"""

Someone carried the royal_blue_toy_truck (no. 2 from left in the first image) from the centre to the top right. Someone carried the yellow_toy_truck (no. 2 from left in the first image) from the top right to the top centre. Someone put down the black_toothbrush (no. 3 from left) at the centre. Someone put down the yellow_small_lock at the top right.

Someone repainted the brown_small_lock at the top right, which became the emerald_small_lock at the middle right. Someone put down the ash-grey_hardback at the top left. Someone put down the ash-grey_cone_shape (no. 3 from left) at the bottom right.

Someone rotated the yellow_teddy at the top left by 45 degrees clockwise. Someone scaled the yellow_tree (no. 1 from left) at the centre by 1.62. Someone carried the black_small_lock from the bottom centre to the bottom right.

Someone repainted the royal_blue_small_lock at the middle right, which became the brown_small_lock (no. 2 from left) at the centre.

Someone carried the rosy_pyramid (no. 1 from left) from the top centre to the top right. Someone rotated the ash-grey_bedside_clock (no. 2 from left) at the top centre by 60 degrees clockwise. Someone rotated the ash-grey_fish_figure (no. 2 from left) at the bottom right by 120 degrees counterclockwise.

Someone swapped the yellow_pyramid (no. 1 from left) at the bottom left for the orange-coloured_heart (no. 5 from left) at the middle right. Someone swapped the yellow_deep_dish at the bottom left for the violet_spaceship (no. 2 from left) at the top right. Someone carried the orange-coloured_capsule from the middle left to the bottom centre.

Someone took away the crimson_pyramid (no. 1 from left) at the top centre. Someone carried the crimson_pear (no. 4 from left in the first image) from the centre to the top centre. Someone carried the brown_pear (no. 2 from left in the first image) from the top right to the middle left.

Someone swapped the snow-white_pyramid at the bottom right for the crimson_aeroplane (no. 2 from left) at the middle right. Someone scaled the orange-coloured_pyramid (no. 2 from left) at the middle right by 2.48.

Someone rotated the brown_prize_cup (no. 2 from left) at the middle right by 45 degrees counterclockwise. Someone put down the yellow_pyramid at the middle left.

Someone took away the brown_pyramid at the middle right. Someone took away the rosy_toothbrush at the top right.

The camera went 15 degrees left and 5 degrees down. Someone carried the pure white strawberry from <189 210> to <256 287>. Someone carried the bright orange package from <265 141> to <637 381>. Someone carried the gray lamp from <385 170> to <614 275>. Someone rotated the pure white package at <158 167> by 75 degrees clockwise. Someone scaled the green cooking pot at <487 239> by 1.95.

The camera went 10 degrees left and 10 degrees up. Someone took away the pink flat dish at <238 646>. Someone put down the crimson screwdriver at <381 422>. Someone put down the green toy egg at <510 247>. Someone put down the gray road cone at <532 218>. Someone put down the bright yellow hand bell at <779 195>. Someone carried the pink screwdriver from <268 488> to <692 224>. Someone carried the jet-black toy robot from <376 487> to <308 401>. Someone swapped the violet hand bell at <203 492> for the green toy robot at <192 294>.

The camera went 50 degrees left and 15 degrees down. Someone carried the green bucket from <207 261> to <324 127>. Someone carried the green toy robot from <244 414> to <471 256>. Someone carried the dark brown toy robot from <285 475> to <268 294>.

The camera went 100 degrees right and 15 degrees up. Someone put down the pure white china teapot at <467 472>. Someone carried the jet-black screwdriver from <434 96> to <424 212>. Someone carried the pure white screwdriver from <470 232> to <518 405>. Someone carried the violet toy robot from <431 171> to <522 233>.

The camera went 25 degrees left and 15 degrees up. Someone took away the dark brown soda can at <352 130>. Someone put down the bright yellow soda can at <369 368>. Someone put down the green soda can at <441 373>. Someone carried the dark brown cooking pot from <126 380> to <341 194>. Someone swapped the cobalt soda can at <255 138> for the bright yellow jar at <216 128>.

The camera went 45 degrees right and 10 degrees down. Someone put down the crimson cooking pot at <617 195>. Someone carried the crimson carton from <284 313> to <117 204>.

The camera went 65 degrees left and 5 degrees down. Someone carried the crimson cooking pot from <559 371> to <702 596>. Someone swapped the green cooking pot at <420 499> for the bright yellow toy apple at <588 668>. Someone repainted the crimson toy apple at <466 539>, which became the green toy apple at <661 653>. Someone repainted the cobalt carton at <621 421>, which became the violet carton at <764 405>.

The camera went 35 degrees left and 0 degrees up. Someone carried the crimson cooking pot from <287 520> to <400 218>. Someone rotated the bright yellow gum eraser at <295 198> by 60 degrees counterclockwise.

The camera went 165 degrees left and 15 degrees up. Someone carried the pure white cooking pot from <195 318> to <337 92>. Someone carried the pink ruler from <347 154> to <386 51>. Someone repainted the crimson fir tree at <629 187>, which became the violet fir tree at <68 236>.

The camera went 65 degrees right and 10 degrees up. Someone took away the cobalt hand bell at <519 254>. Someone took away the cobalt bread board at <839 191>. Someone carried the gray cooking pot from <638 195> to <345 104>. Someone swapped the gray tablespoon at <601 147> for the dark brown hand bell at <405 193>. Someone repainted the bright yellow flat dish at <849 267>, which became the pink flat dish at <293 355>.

"""

- **GOAL OF THE EXERCISE**
Repeat the entries word for word. Skip none of them.

- **SOLUTION FOR THIS EXERCISE**
Someone carried the royal_blue_toy_truck (no. 2 from left in the first image) from the centre to the top right. Someone carried the yellow_toy_truck (no. 2 from left in the first image) from the top right to the top centre. Someone put down the black_toothbrush (no. 3 from left) at the centre. Someone put down the yellow_small_lock at the top right.

Someone repainted the brown_small_lock at the top right, which became the emerald_small_lock at the middle right. Someone put down the ash-grey_hardback at the top left. Someone put down the ash-grey_cone_shape (no. 3 from left) at the bottom right.

Someone rotated the yellow_teddy at the top left by 45 degrees clockwise. Someone scaled the yellow_tree (no. 1 from left) at the centre by 1.62. Someone carried the black_small_lock from the bottom centre to the bottom right.

Someone repainted the royal_blue_small_lock at the middle right, which became the brown_small_lock (no. 2 from left) at the centre.

Someone carried the rosy_pyramid (no. 1 from left) from the top centre to the top right. Someone rotated the ash-grey_bedside_clock (no. 2 from left) at the top centre by 60 degrees clockwise. Someone rotated the ash-grey_fish_figure (no. 2 from left) at the bottom right by 120 degrees counterclockwise.

Someone swapped the yellow_pyramid (no. 1 from left) at the bottom left for the orange-coloured_heart (no. 5 from left) at the middle right. Someone swapped the yellow_deep_dish at the bottom left for the violet_spaceship (no. 2 from left) at the top right. Someone carried the orange-coloured_capsule from the middle left to the bottom centre.

Someone took away the crimson_pyramid (no. 1 from left) at the top centre. Someone carried the crimson_pear (no. 4 from left in the first image) from the centre to the top centre. Someone carried the brown_pear (no. 2 from left in the first image) from the top right to the middle left.

Someone swapped the snow-white_pyramid at the bottom right for the crimson_aeroplane (no. 2 from left) at the middle right. Someone scaled the orange-coloured_pyramid (no. 2 from left) at the middle right by 2.48.

Someone rotated the brown_prize_cup (no. 2 from left) at the middle right by 45 degrees counterclockwise. Someone put down the yellow_pyramid at the middle left.

Someone took away the brown_pyramid at the middle right. Someone took away the rosy_toothbrush at the top right.

The camera went 15 degrees left and 5 degrees down. Someone carried the pure white strawberry from <189 210> to <256 287>. Someone carried the bright orange package from <265 141> to <637 381>. Someone carried the gray lamp from <385 170> to <614 275>. Someone rotated the pure white package at <158 167> by 75 degrees clockwise. Someone scaled the green cooking pot at <487 239> by 1.95.

The camera went 10 degrees left and 10 degrees up. Someone took away the pink flat dish at <238 646>. Someone put down the crimson screwdriver at <381 422>. Someone put down the green toy egg at <510 247>. Someone put down the gray road cone at <532 218>. Someone put down the bright yellow hand bell at <779 195>. Someone carried the pink screwdriver from <268 488> to <692 224>. Someone carried the jet-black toy robot from <376 487> to <308 401>. Someone swapped the violet hand bell at <203 492> for the green toy robot at <192 294>.

The camera went 50 degrees left and 15 degrees down. Someone carried the green bucket from <207 261> to <324 127>. Someone carried the green toy robot from <244 414> to <471 256>. Someone carried the dark brown toy robot from <285 475> to <268 294>.

The camera went 100 degrees right and 15 degrees up. Someone put down the pure white china teapot at <467 472>. Someone carried the jet-black screwdriver from <434 96> to <424 212>. Someone carried the pure white screwdriver from <470 232> to <518 405>. Someone carried the violet toy robot from <431 171> to <522 233>.

The camera went 25 degrees left and 15 degrees up. Someone took away the dark brown soda can at <352 130>. Someone put down the bright yellow soda can at <369 368>. Someone put down the green soda can at <441 373>. Someone carried the dark brown cooking pot from <126 380> to <341 194>. Someone swapped the cobalt soda can at <255 138> for the bright yellow jar at <216 128>.

The camera went 45 degrees right and 10 degrees down. Someone put down the crimson cooking pot at <617 195>. Someone carried the crimson carton from <284 313> to <117 204>.

The camera went 65 degrees left and 5 degrees down. Someone carried the crimson cooking pot from <559 371> to <702 596>. Someone swapped the green cooking pot at <420 499> for the bright yellow toy apple at <588 668>. Someone repainted the crimson toy apple at <466 539>, which became the green toy apple at <661 653>. Someone repainted the cobalt carton at <621 421>, which became the violet carton at <764 405>.

The camera went 35 degrees left and 0 degrees up. Someone carried the crimson cooking pot from <287 520> to <400 218>. Someone rotated the bright yellow gum eraser at <295 198> by 60 degrees counterclockwise.

The camera went 165 degrees left and 15 degrees up. Someone carried the pure white cooking pot from <195 318> to <337 92>. Someone carried the pink ruler from <347 154> to <386 51>. Someone repainted the crimson fir tree at <629 187>, which became the violet fir tree at <68 236>.

The camera went 65 degrees right and 10 degrees up. Someone took away the cobalt hand bell at <519 254>. Someone took away the cobalt bread board at <839 191>. Someone carried the gray cooking pot from <638 195> to <345 104>. Someone swapped the gray tablespoon at <601 147> for the dark brown hand bell at <405 193>. Someone repainted the bright yellow flat dish at <849 267>, which became the pink flat dish at <293 355>.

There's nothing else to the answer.